:: ABOUT THIS EXERCISE ::
In the records below, begin at the line containing "R2: 11k (5V, SCL) -> 11k (5V, SDA)" and end at the line containing "R6: 10 (5V, VLOAD) -> none"; quote every line in that span exactly, including both boundary lines, and no others.

:: RECORDS TO PROCESS ::
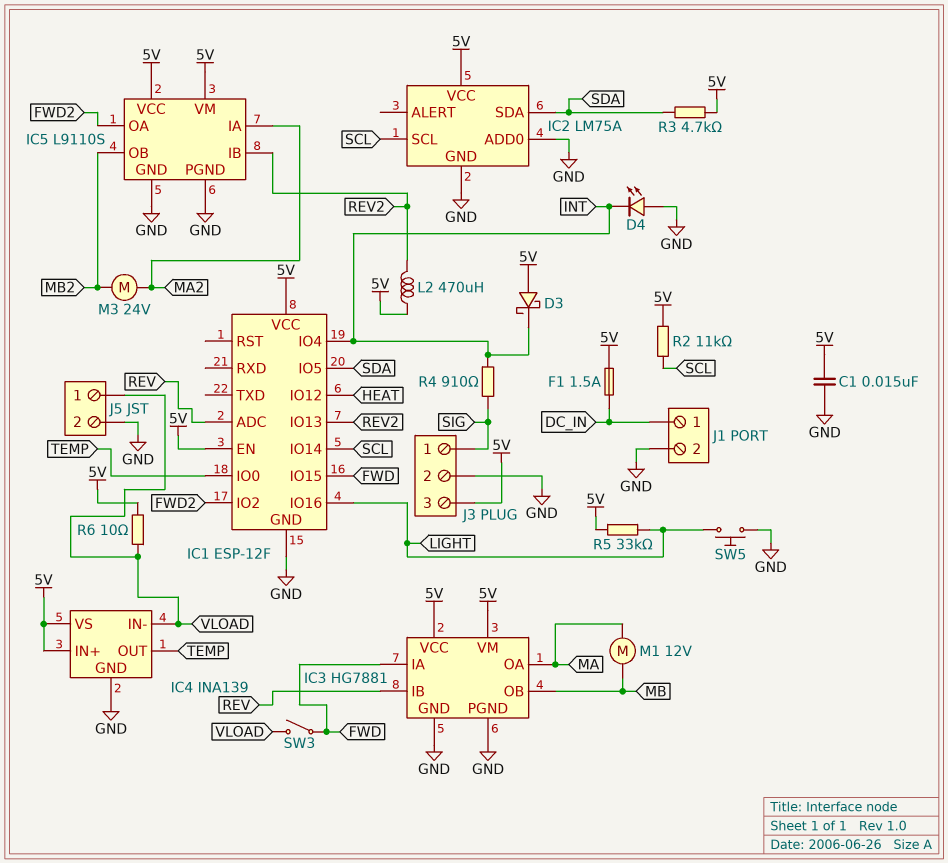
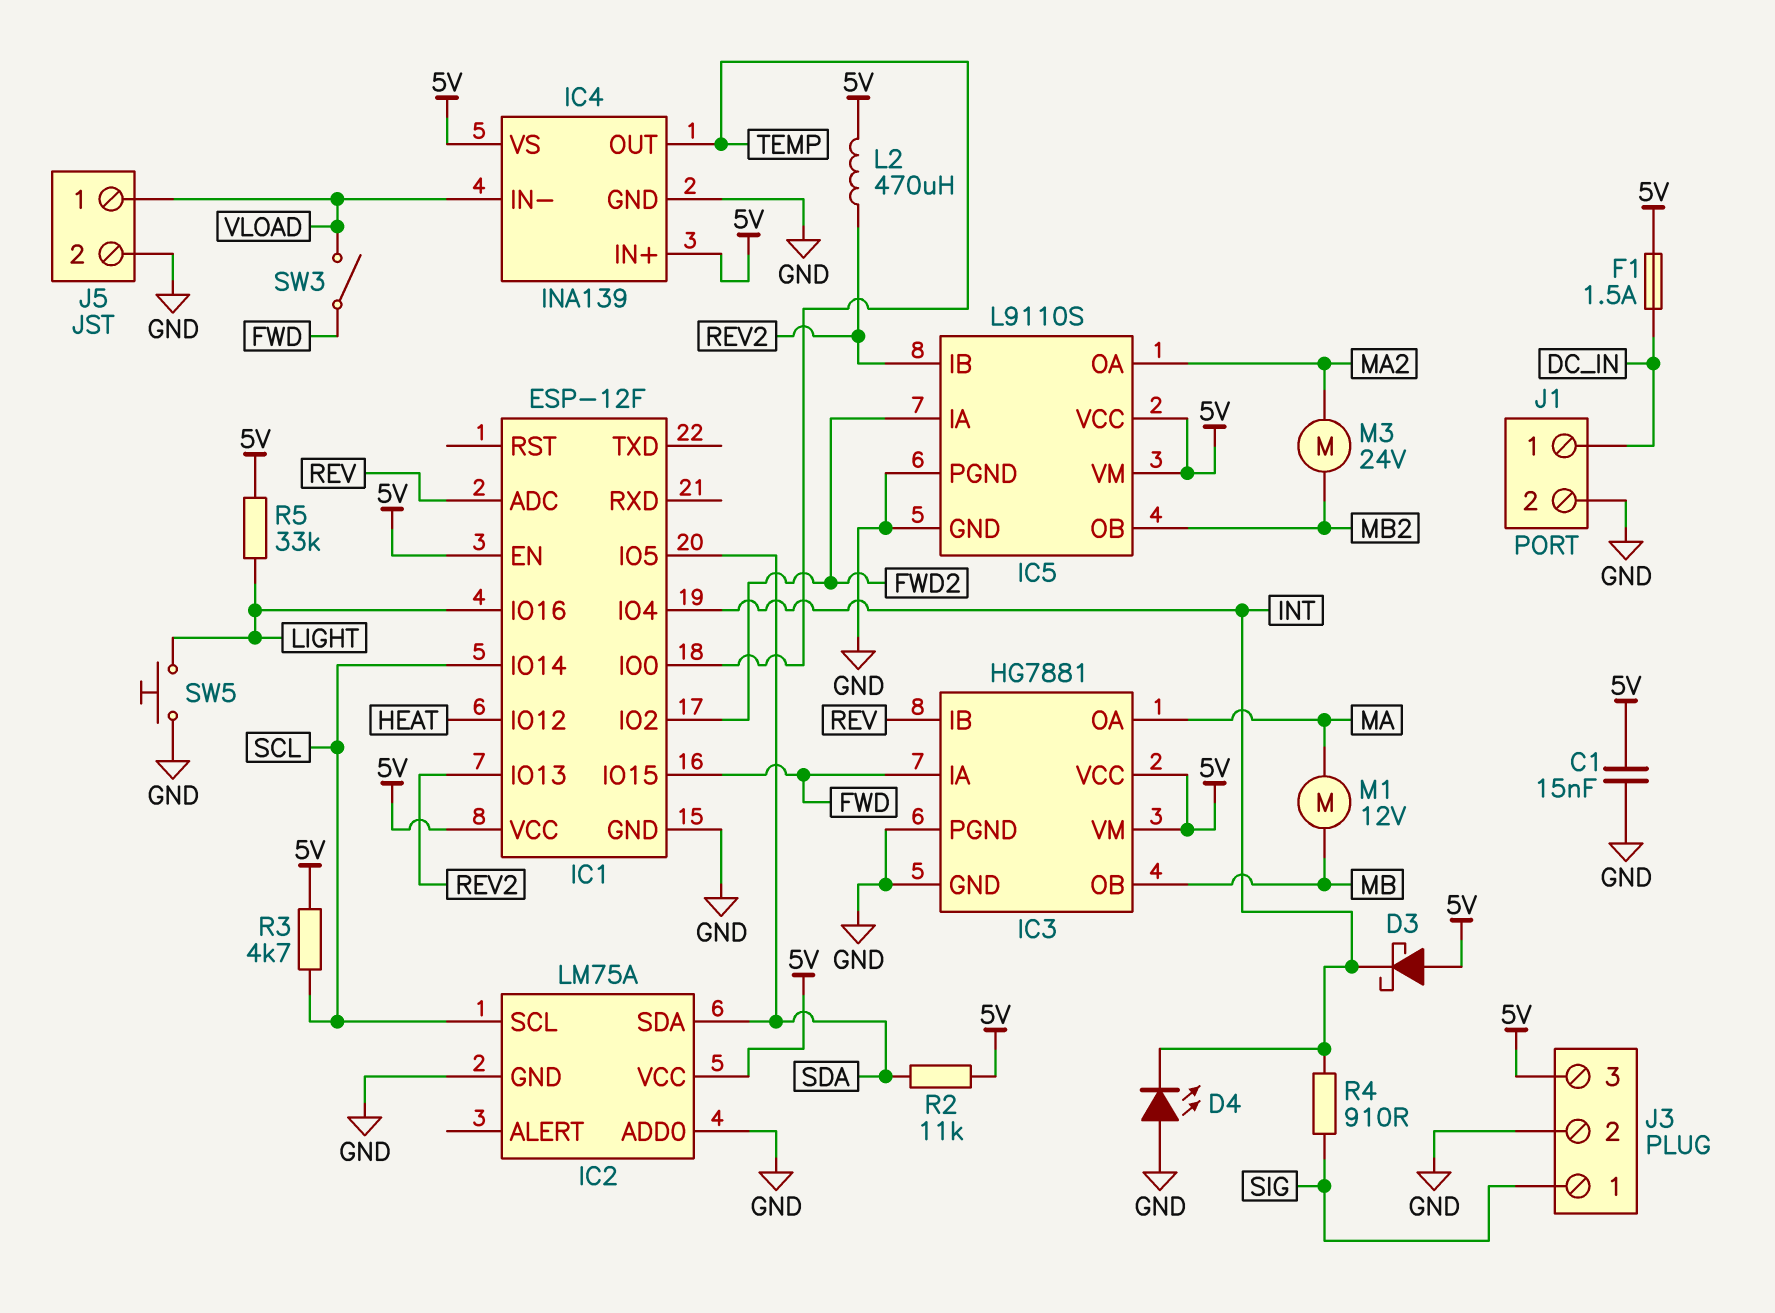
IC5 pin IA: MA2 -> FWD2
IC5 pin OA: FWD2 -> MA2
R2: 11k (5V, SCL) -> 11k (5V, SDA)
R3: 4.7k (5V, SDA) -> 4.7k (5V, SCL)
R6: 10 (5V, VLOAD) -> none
==
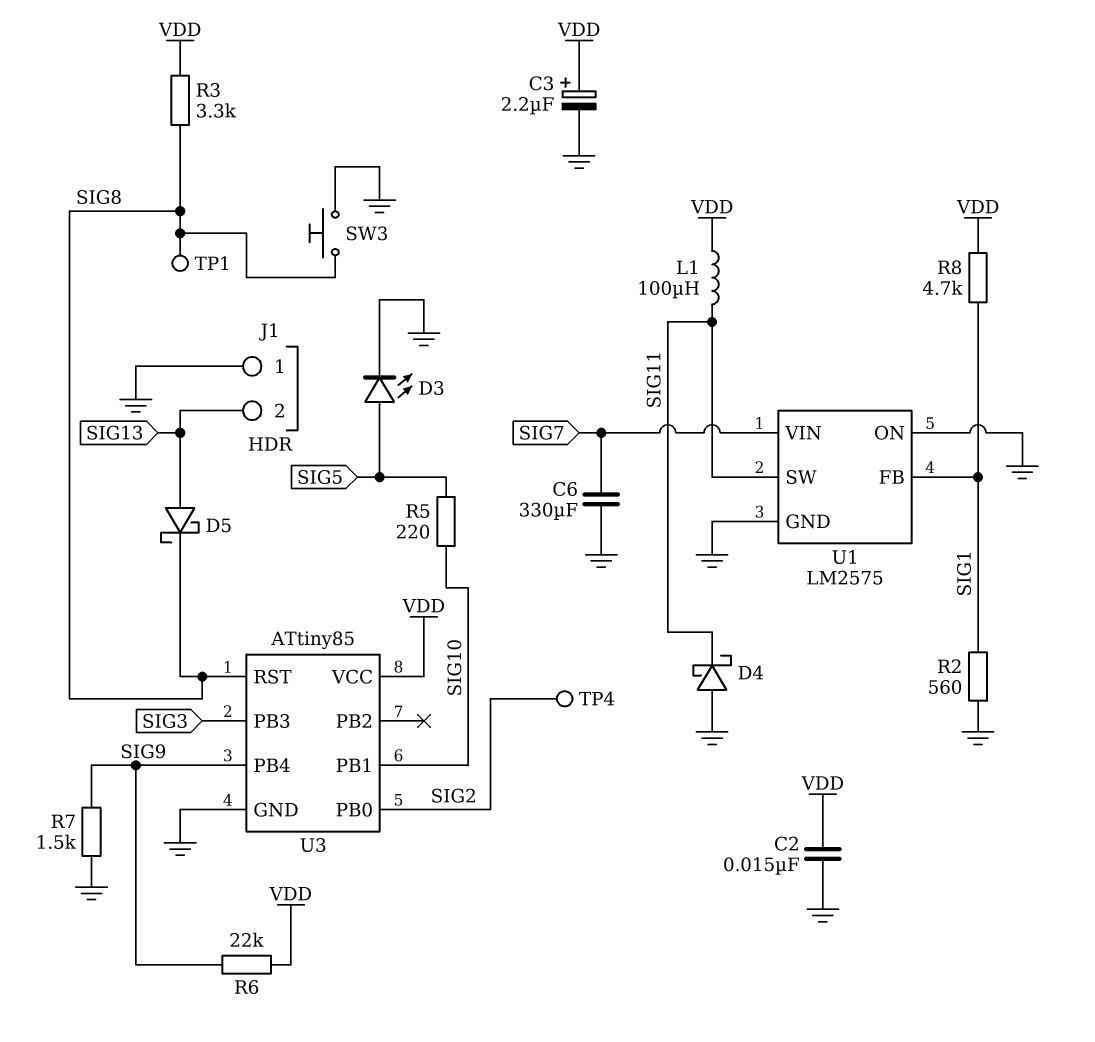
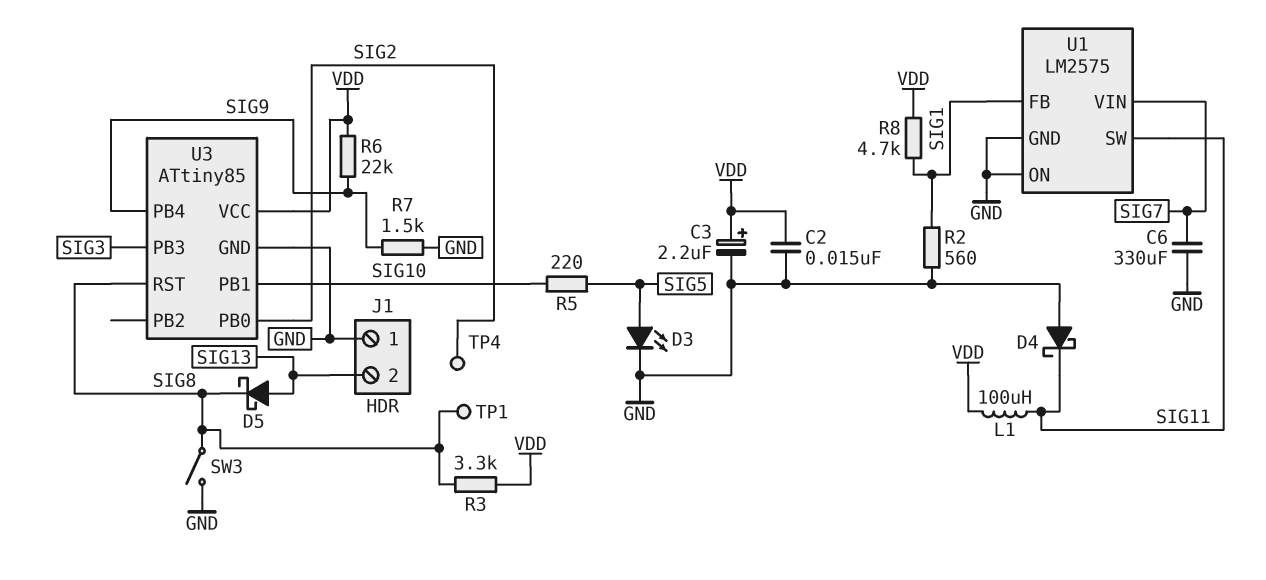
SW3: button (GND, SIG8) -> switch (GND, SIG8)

:: RESULT FOR THIS TASK ::
R2: 11k (5V, SCL) -> 11k (5V, SDA)
R3: 4.7k (5V, SDA) -> 4.7k (5V, SCL)
R6: 10 (5V, VLOAD) -> none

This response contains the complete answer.